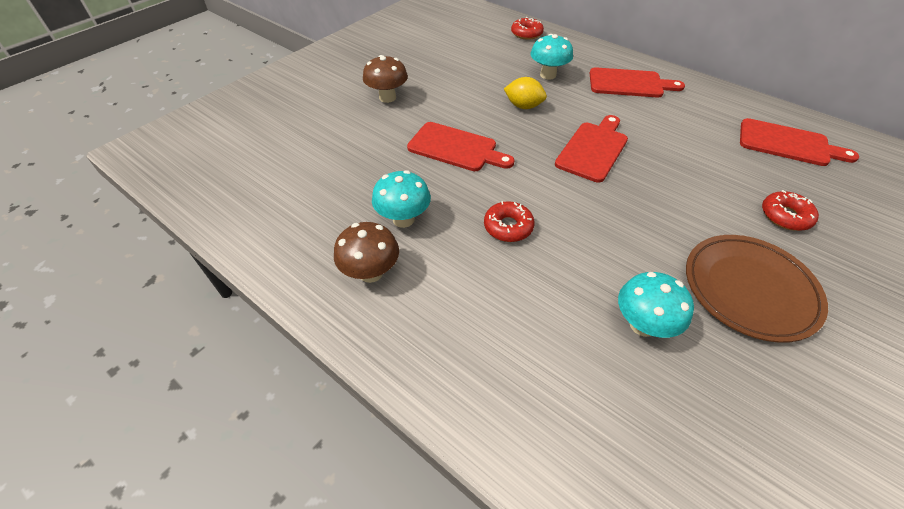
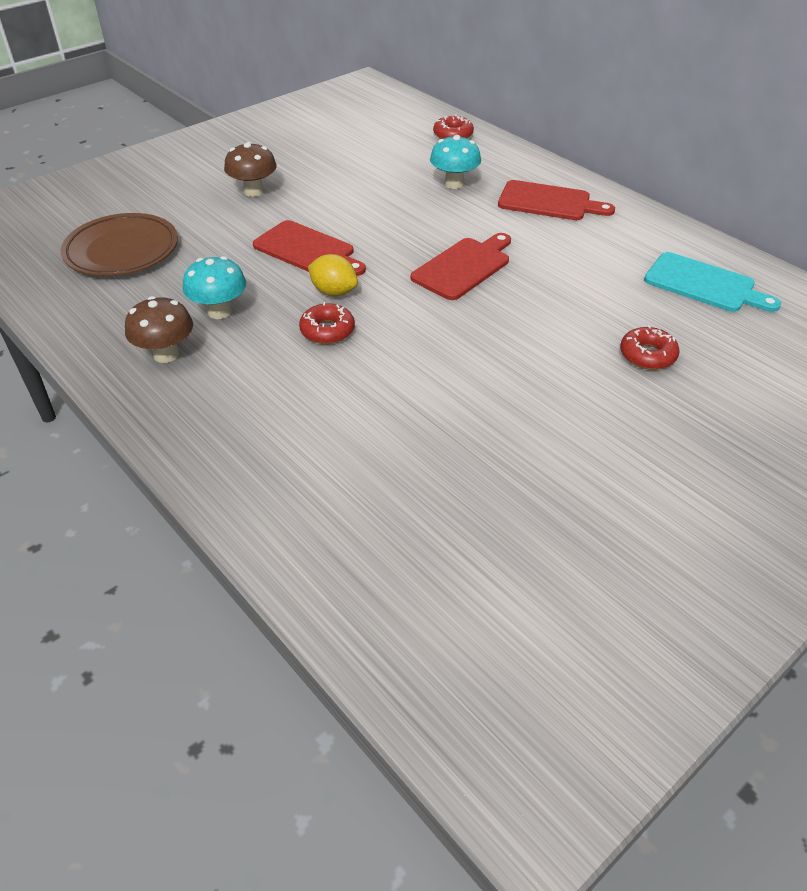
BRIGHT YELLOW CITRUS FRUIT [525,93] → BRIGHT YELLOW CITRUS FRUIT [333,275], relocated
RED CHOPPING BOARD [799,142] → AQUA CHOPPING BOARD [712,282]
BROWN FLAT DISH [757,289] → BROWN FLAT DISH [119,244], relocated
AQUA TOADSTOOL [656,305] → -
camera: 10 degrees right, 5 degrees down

********

Your instructions: Set down every record exactly as written, but drop the pictures.

Reply:
BRIGHT YELLOW CITRUS FRUIT [525,93] → BRIGHT YELLOW CITRUS FRUIT [333,275], relocated
RED CHOPPING BOARD [799,142] → AQUA CHOPPING BOARD [712,282]
BROWN FLAT DISH [757,289] → BROWN FLAT DISH [119,244], relocated
AQUA TOADSTOOL [656,305] → -
camera: 10 degrees right, 5 degrees down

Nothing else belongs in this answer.